▶ Work instructions
Word for word, copy the line containing "Primtel Tracker: [565,436,864,620]" and each line after it in the records below, ending with the last line.

--- Available data ---

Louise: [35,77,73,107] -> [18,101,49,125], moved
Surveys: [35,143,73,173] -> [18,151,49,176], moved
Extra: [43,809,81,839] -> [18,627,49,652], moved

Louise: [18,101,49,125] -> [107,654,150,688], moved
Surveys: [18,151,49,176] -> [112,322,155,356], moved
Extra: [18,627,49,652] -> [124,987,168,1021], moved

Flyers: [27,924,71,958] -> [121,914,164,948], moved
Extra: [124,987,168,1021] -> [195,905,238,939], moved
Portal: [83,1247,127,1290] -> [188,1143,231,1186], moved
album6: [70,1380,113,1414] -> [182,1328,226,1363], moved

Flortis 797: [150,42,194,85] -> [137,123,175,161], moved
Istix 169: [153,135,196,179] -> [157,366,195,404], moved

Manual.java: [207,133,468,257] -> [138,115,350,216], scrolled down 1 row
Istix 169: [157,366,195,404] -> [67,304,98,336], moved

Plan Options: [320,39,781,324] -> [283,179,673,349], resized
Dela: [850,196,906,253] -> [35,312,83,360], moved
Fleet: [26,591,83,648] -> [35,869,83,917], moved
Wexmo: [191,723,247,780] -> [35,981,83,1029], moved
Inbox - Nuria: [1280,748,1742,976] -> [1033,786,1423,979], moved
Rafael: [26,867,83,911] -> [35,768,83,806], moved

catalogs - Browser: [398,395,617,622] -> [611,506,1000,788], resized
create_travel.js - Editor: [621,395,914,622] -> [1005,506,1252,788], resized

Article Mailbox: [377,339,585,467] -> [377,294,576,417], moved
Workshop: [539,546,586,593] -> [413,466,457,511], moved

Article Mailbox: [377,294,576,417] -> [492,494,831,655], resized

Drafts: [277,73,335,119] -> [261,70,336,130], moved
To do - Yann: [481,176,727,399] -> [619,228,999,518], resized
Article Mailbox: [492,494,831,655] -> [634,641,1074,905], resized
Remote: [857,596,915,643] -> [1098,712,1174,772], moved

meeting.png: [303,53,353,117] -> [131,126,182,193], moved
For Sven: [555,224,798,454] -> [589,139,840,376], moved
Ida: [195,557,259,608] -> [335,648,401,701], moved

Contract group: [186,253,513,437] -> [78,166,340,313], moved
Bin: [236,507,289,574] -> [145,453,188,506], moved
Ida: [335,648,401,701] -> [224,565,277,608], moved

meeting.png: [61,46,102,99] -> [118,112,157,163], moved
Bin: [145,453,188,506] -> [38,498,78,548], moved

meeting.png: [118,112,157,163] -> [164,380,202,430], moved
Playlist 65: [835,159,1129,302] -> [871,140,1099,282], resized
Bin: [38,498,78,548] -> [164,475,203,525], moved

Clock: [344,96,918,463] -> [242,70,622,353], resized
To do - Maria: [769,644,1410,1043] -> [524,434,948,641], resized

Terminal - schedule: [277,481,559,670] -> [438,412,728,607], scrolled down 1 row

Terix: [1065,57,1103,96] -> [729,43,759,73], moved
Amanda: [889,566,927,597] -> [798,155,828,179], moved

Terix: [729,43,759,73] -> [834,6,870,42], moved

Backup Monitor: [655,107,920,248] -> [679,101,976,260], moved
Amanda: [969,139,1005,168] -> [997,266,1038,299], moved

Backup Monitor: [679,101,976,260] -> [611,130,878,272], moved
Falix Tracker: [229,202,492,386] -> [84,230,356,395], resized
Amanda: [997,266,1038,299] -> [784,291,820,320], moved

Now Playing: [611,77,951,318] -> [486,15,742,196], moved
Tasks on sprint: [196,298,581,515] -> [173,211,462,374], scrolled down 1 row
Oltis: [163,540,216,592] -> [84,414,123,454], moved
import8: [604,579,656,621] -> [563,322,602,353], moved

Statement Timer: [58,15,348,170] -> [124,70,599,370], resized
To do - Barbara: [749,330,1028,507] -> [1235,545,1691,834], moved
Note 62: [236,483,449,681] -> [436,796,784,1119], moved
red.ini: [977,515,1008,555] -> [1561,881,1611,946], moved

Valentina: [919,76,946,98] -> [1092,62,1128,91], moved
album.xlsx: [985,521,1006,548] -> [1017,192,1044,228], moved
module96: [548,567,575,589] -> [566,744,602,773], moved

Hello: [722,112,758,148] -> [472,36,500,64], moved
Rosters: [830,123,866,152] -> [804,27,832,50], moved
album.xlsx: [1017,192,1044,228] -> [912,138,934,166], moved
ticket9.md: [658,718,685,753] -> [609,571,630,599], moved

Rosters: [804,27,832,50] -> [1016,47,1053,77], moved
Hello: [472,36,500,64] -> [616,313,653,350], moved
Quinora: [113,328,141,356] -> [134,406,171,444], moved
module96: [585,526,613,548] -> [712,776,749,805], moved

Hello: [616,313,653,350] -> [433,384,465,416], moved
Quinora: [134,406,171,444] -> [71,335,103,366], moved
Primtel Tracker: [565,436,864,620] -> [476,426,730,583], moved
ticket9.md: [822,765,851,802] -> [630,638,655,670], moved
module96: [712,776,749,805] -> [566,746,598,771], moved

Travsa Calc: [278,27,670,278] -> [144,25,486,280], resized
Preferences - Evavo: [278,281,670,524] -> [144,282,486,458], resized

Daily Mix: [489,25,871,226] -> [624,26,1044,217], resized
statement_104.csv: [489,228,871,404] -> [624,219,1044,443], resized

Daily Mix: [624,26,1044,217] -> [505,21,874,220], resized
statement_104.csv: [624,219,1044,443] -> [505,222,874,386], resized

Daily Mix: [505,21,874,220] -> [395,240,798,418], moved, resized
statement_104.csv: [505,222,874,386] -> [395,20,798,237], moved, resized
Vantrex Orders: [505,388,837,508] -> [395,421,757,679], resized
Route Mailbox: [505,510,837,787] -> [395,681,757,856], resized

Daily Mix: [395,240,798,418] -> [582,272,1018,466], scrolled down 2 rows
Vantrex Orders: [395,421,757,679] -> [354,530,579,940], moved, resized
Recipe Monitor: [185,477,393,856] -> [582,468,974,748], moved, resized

---

▶ Your solution
Primtel Tracker: [565,436,864,620] -> [476,426,730,583], moved
ticket9.md: [822,765,851,802] -> [630,638,655,670], moved
module96: [712,776,749,805] -> [566,746,598,771], moved

Travsa Calc: [278,27,670,278] -> [144,25,486,280], resized
Preferences - Evavo: [278,281,670,524] -> [144,282,486,458], resized

Daily Mix: [489,25,871,226] -> [624,26,1044,217], resized
statement_104.csv: [489,228,871,404] -> [624,219,1044,443], resized

Daily Mix: [624,26,1044,217] -> [505,21,874,220], resized
statement_104.csv: [624,219,1044,443] -> [505,222,874,386], resized

Daily Mix: [505,21,874,220] -> [395,240,798,418], moved, resized
statement_104.csv: [505,222,874,386] -> [395,20,798,237], moved, resized
Vantrex Orders: [505,388,837,508] -> [395,421,757,679], resized
Route Mailbox: [505,510,837,787] -> [395,681,757,856], resized

Daily Mix: [395,240,798,418] -> [582,272,1018,466], scrolled down 2 rows
Vantrex Orders: [395,421,757,679] -> [354,530,579,940], moved, resized
Recipe Monitor: [185,477,393,856] -> [582,468,974,748], moved, resized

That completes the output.